Exercise objective |
Copy out all of the entries exactly as they appear.

Supplied entries |
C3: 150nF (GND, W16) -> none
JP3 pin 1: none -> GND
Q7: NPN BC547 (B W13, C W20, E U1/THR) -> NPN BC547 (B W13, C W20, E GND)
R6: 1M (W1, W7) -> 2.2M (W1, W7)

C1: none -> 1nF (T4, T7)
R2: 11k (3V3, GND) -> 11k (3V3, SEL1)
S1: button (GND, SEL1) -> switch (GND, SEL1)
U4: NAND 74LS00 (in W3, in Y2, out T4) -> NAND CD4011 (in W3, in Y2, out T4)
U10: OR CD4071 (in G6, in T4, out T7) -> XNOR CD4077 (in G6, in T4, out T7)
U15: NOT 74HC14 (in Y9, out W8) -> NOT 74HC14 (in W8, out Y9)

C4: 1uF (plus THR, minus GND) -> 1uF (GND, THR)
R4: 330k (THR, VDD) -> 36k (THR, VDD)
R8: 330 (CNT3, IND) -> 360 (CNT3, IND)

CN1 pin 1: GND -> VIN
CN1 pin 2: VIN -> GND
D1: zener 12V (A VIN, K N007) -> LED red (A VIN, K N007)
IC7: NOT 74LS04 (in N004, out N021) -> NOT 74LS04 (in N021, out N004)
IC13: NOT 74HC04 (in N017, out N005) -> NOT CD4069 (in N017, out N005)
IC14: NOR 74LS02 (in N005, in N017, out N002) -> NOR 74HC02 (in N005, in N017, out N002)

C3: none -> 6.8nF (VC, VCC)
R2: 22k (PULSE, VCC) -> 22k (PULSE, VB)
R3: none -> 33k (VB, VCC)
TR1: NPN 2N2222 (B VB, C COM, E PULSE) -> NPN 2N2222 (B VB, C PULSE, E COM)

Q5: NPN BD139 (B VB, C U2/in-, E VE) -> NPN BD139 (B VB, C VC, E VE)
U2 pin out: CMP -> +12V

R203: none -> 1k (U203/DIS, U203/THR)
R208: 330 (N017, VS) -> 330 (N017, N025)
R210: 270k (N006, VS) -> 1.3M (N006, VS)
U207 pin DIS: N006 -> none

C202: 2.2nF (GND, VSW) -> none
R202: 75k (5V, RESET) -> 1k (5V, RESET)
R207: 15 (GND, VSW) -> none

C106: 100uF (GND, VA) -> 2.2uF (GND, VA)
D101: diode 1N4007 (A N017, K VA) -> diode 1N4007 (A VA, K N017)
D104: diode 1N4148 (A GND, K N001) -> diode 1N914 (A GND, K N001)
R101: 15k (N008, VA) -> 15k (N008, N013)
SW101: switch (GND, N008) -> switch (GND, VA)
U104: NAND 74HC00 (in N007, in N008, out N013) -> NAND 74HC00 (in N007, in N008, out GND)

Reply to the exercise |
C3: 150nF (GND, W16) -> none
JP3 pin 1: none -> GND
Q7: NPN BC547 (B W13, C W20, E U1/THR) -> NPN BC547 (B W13, C W20, E GND)
R6: 1M (W1, W7) -> 2.2M (W1, W7)

C1: none -> 1nF (T4, T7)
R2: 11k (3V3, GND) -> 11k (3V3, SEL1)
S1: button (GND, SEL1) -> switch (GND, SEL1)
U4: NAND 74LS00 (in W3, in Y2, out T4) -> NAND CD4011 (in W3, in Y2, out T4)
U10: OR CD4071 (in G6, in T4, out T7) -> XNOR CD4077 (in G6, in T4, out T7)
U15: NOT 74HC14 (in Y9, out W8) -> NOT 74HC14 (in W8, out Y9)

C4: 1uF (plus THR, minus GND) -> 1uF (GND, THR)
R4: 330k (THR, VDD) -> 36k (THR, VDD)
R8: 330 (CNT3, IND) -> 360 (CNT3, IND)

CN1 pin 1: GND -> VIN
CN1 pin 2: VIN -> GND
D1: zener 12V (A VIN, K N007) -> LED red (A VIN, K N007)
IC7: NOT 74LS04 (in N004, out N021) -> NOT 74LS04 (in N021, out N004)
IC13: NOT 74HC04 (in N017, out N005) -> NOT CD4069 (in N017, out N005)
IC14: NOR 74LS02 (in N005, in N017, out N002) -> NOR 74HC02 (in N005, in N017, out N002)

C3: none -> 6.8nF (VC, VCC)
R2: 22k (PULSE, VCC) -> 22k (PULSE, VB)
R3: none -> 33k (VB, VCC)
TR1: NPN 2N2222 (B VB, C COM, E PULSE) -> NPN 2N2222 (B VB, C PULSE, E COM)

Q5: NPN BD139 (B VB, C U2/in-, E VE) -> NPN BD139 (B VB, C VC, E VE)
U2 pin out: CMP -> +12V

R203: none -> 1k (U203/DIS, U203/THR)
R208: 330 (N017, VS) -> 330 (N017, N025)
R210: 270k (N006, VS) -> 1.3M (N006, VS)
U207 pin DIS: N006 -> none

C202: 2.2nF (GND, VSW) -> none
R202: 75k (5V, RESET) -> 1k (5V, RESET)
R207: 15 (GND, VSW) -> none

C106: 100uF (GND, VA) -> 2.2uF (GND, VA)
D101: diode 1N4007 (A N017, K VA) -> diode 1N4007 (A VA, K N017)
D104: diode 1N4148 (A GND, K N001) -> diode 1N914 (A GND, K N001)
R101: 15k (N008, VA) -> 15k (N008, N013)
SW101: switch (GND, N008) -> switch (GND, VA)
U104: NAND 74HC00 (in N007, in N008, out N013) -> NAND 74HC00 (in N007, in N008, out GND)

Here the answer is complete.